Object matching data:

------------

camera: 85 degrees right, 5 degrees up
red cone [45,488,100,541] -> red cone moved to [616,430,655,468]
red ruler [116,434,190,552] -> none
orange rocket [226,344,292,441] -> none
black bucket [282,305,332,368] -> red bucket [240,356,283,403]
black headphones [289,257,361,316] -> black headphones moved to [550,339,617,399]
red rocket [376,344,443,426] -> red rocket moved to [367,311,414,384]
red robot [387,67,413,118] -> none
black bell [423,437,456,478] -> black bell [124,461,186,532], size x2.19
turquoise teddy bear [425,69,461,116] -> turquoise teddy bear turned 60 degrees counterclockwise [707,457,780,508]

------------

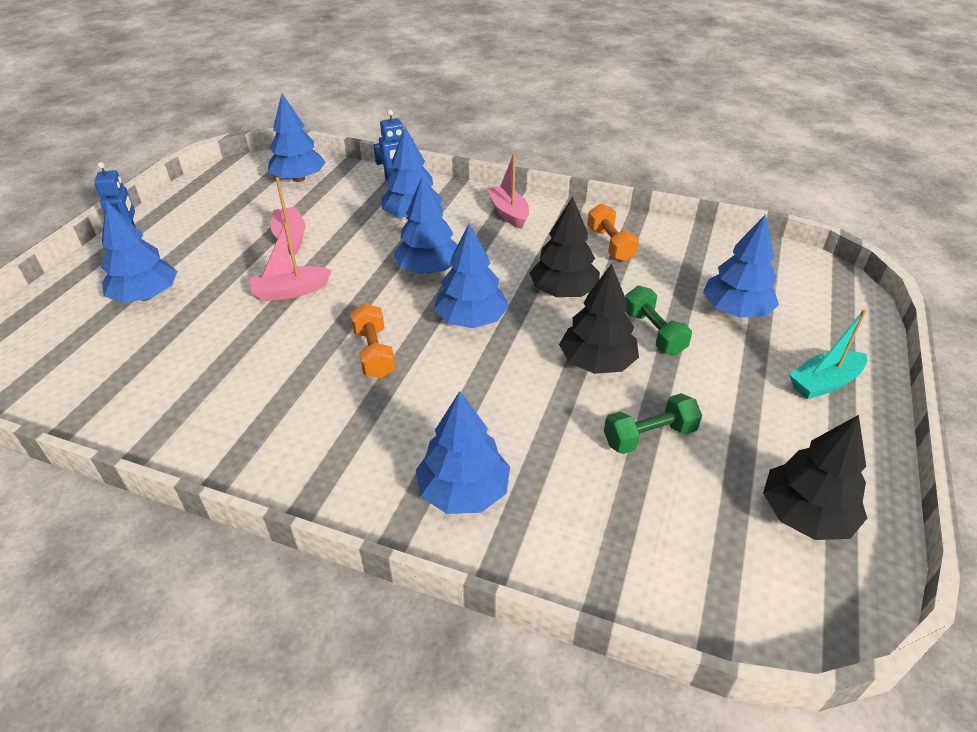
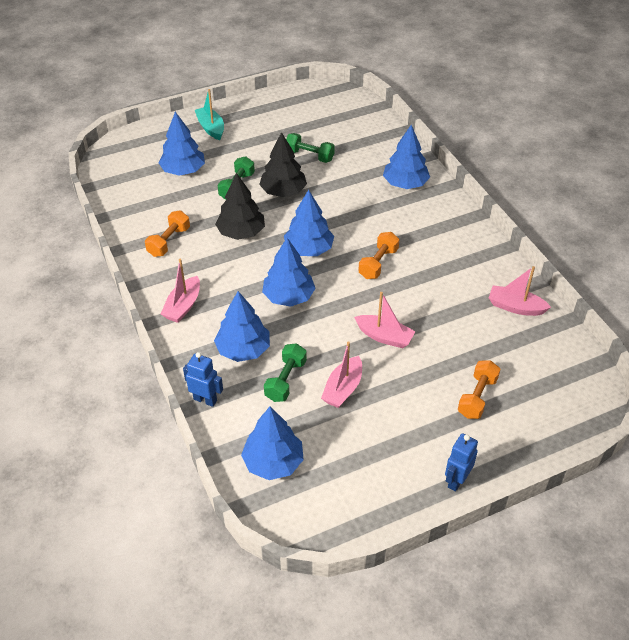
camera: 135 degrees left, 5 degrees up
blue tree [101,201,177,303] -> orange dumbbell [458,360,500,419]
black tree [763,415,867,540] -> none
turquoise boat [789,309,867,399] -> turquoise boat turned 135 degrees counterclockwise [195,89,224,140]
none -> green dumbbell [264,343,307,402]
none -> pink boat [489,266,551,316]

------------

## WORK INSTRUCTIONS
Lines holding the word "degrees" in the entries above are the ones to pull out. Copy them all.

## ANSWER
camera: 85 degrees right, 5 degrees up
turquoise teddy bear [425,69,461,116] -> turquoise teddy bear turned 60 degrees counterclockwise [707,457,780,508]
camera: 135 degrees left, 5 degrees up
turquoise boat [789,309,867,399] -> turquoise boat turned 135 degrees counterclockwise [195,89,224,140]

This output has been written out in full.